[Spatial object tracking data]
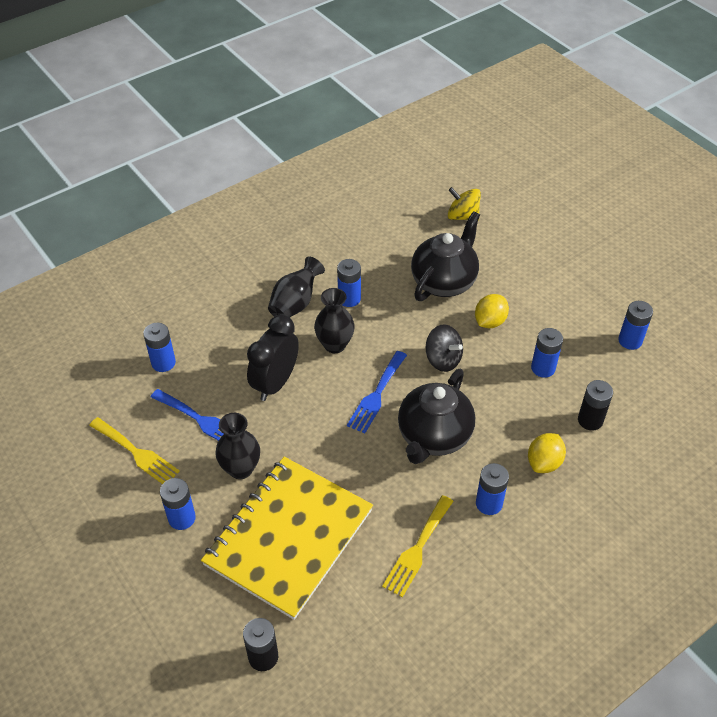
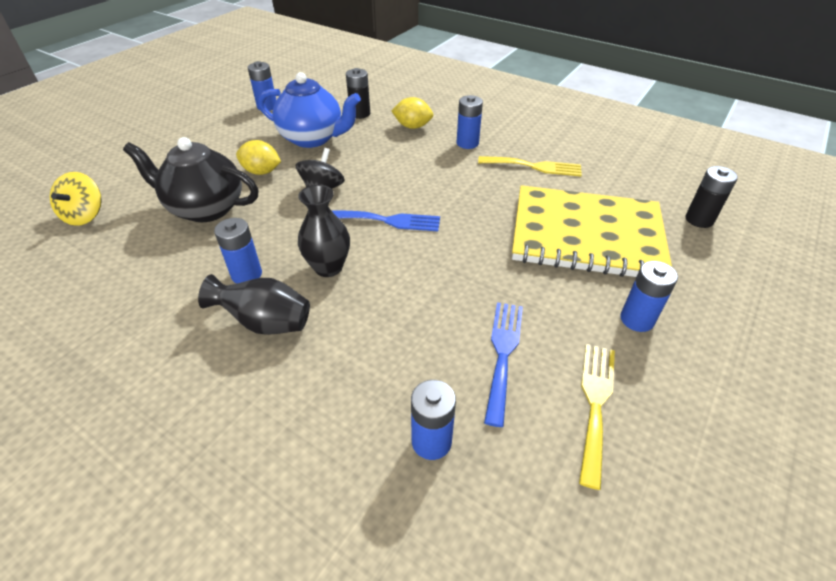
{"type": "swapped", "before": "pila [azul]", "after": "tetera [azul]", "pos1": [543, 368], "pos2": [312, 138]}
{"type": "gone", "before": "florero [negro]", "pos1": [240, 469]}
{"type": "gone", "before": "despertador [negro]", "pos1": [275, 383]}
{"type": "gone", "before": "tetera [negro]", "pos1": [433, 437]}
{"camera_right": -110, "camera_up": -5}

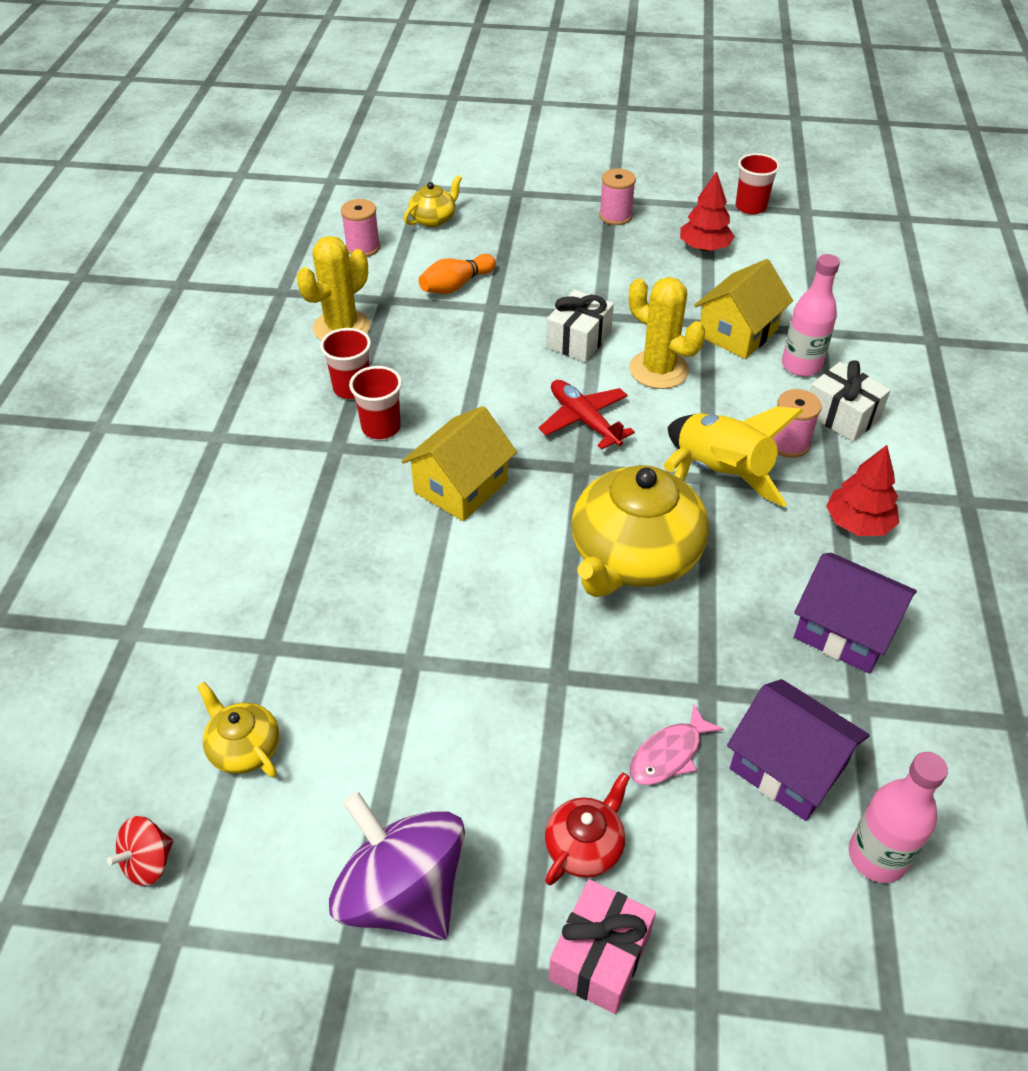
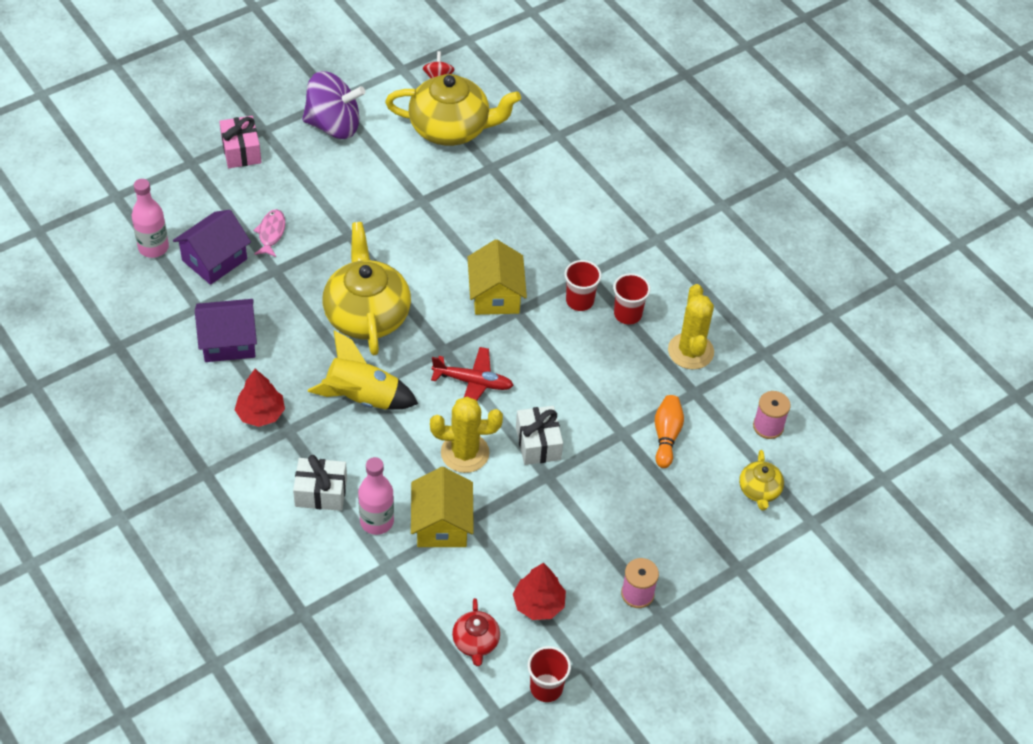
{"type": "rotated", "before": "casa [morado]", "pos1": [788, 767], "pos2": [214, 260], "turn": -45}
{"type": "scaled", "before": "tetera [amarillo]", "pos1": [244, 748], "pos2": [451, 128], "scale": 2.08}
{"type": "shifted", "before": "tetera [rojo]", "pos1": [585, 846], "pos2": [476, 642]}
{"type": "gone", "before": "carrete [rosa]", "pos1": [788, 443]}
{"camera_right": 135, "camera_up": 5}

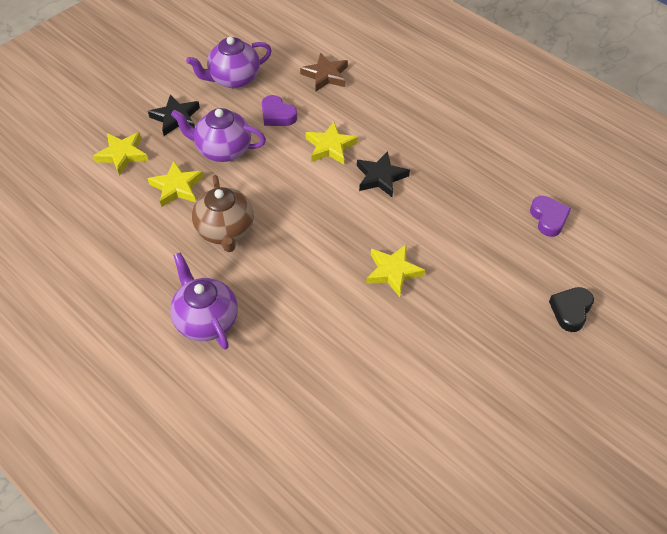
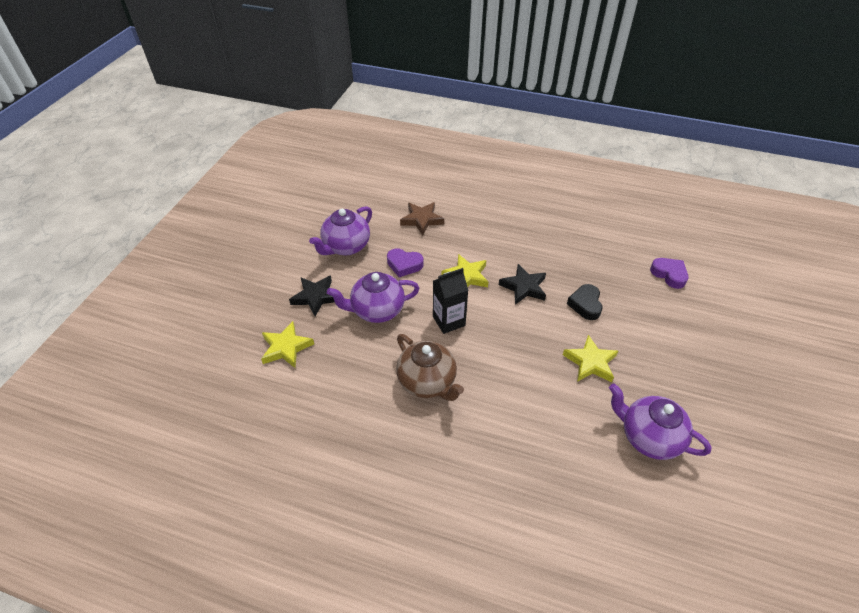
{"type": "new", "after": "cartón de leche [negro]", "pos2": [449, 321]}
{"type": "shifted", "before": "corazón [negro]", "pos1": [570, 311], "pos2": [585, 304]}
{"type": "shifted", "before": "tetera [morado]", "pos1": [206, 320], "pos2": [648, 437]}
{"type": "gone", "before": "estrella [amarillo]", "pos1": [177, 187]}
{"camera_right": -25, "camera_up": -5}

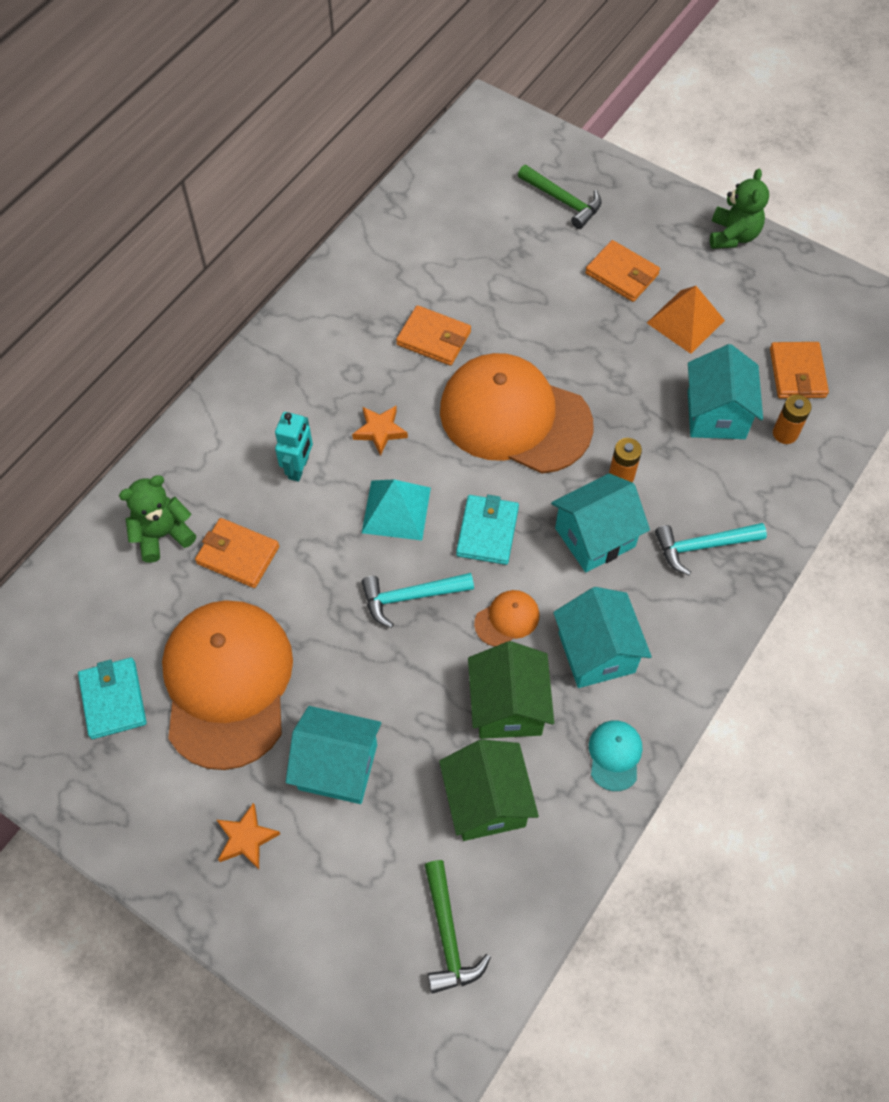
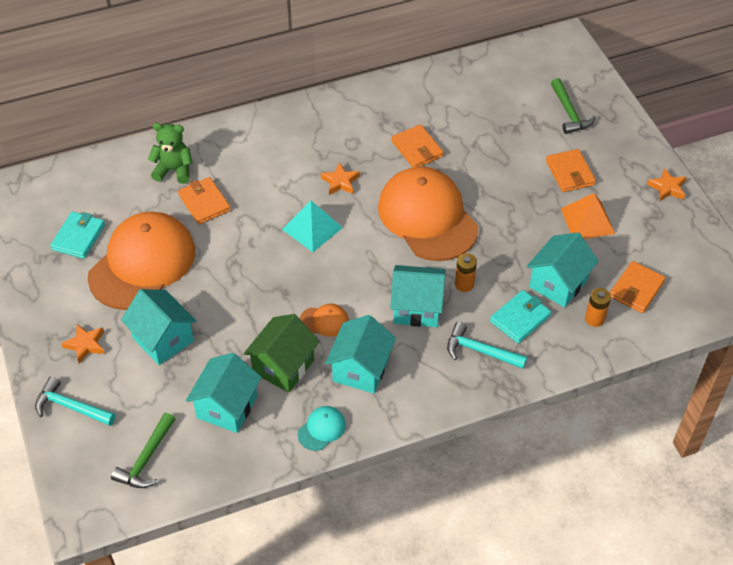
{"type": "shifted", "before": "martillo [turquesa]", "pos1": [410, 597], "pos2": [71, 407]}
{"type": "repainted", "before": "casa [verde]", "after": "casa [turquesa]", "pos1": [486, 802], "pos2": [227, 407]}
{"type": "shifted", "before": "cartera [turquesa]", "pos1": [487, 532], "pos2": [520, 318]}
{"type": "swapped", "before": "osito [verde]", "after": "estrella [naranja]", "pos1": [732, 235], "pos2": [667, 188]}
{"type": "gone", "before": "robot [turquesa]", "pos1": [299, 468]}
{"camera_right": 35, "camera_up": -10}

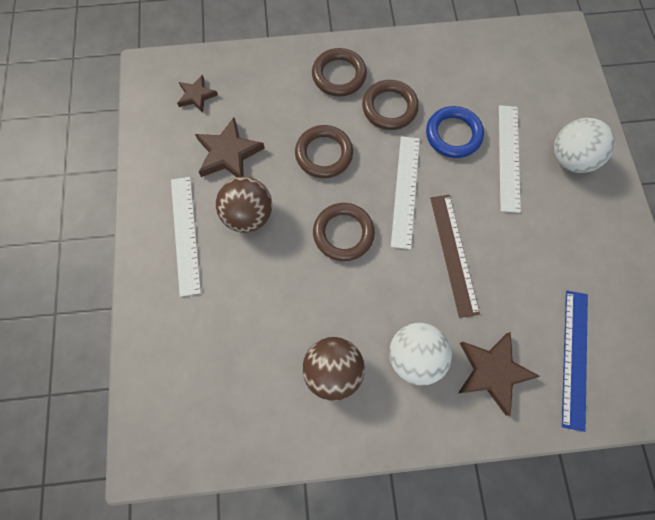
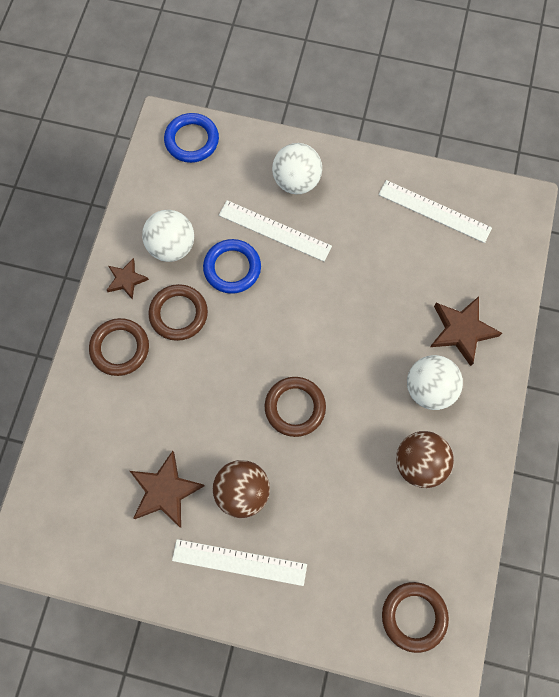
{"type": "shifted", "before": "estrella [marrón]", "pos1": [196, 95], "pos2": [126, 280]}
{"type": "new", "after": "pelota [blanco]", "pos2": [172, 246]}
{"type": "new", "after": "anillo [azul]", "pos2": [192, 140]}
{"type": "shifted", "before": "regla [blanco]", "pos1": [405, 191], "pos2": [434, 211]}
{"type": "shifted", "before": "anillo [marrón]", "pos1": [324, 154], "pos2": [414, 616]}
{"type": "gone", "before": "regla [marrón]", "pos1": [453, 254]}
{"type": "gone", "before": "regla [azul]", "pos1": [575, 358]}
{"camera_right": -70, "camera_up": 0}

### Problem details
After removing each picture, print the entries above exactly as they were.

### Written answer
{"type": "swapped", "before": "pila [azul]", "after": "tetera [azul]", "pos1": [543, 368], "pos2": [312, 138]}
{"type": "gone", "before": "florero [negro]", "pos1": [240, 469]}
{"type": "gone", "before": "despertador [negro]", "pos1": [275, 383]}
{"type": "gone", "before": "tetera [negro]", "pos1": [433, 437]}
{"camera_right": -110, "camera_up": -5}

{"type": "rotated", "before": "casa [morado]", "pos1": [788, 767], "pos2": [214, 260], "turn": -45}
{"type": "scaled", "before": "tetera [amarillo]", "pos1": [244, 748], "pos2": [451, 128], "scale": 2.08}
{"type": "shifted", "before": "tetera [rojo]", "pos1": [585, 846], "pos2": [476, 642]}
{"type": "gone", "before": "carrete [rosa]", "pos1": [788, 443]}
{"camera_right": 135, "camera_up": 5}

{"type": "new", "after": "cartón de leche [negro]", "pos2": [449, 321]}
{"type": "shifted", "before": "corazón [negro]", "pos1": [570, 311], "pos2": [585, 304]}
{"type": "shifted", "before": "tetera [morado]", "pos1": [206, 320], "pos2": [648, 437]}
{"type": "gone", "before": "estrella [amarillo]", "pos1": [177, 187]}
{"camera_right": -25, "camera_up": -5}

{"type": "shifted", "before": "martillo [turquesa]", "pos1": [410, 597], "pos2": [71, 407]}
{"type": "repainted", "before": "casa [verde]", "after": "casa [turquesa]", "pos1": [486, 802], "pos2": [227, 407]}
{"type": "shifted", "before": "cartera [turquesa]", "pos1": [487, 532], "pos2": [520, 318]}
{"type": "swapped", "before": "osito [verde]", "after": "estrella [naranja]", "pos1": [732, 235], "pos2": [667, 188]}
{"type": "gone", "before": "robot [turquesa]", "pos1": [299, 468]}
{"camera_right": 35, "camera_up": -10}

{"type": "shifted", "before": "estrella [marrón]", "pos1": [196, 95], "pos2": [126, 280]}
{"type": "new", "after": "pelota [blanco]", "pos2": [172, 246]}
{"type": "new", "after": "anillo [azul]", "pos2": [192, 140]}
{"type": "shifted", "before": "regla [blanco]", "pos1": [405, 191], "pos2": [434, 211]}
{"type": "shifted", "before": "anillo [marrón]", "pos1": [324, 154], "pos2": [414, 616]}
{"type": "gone", "before": "regla [marrón]", "pos1": [453, 254]}
{"type": "gone", "before": "regla [azul]", "pos1": [575, 358]}
{"camera_right": -70, "camera_up": 0}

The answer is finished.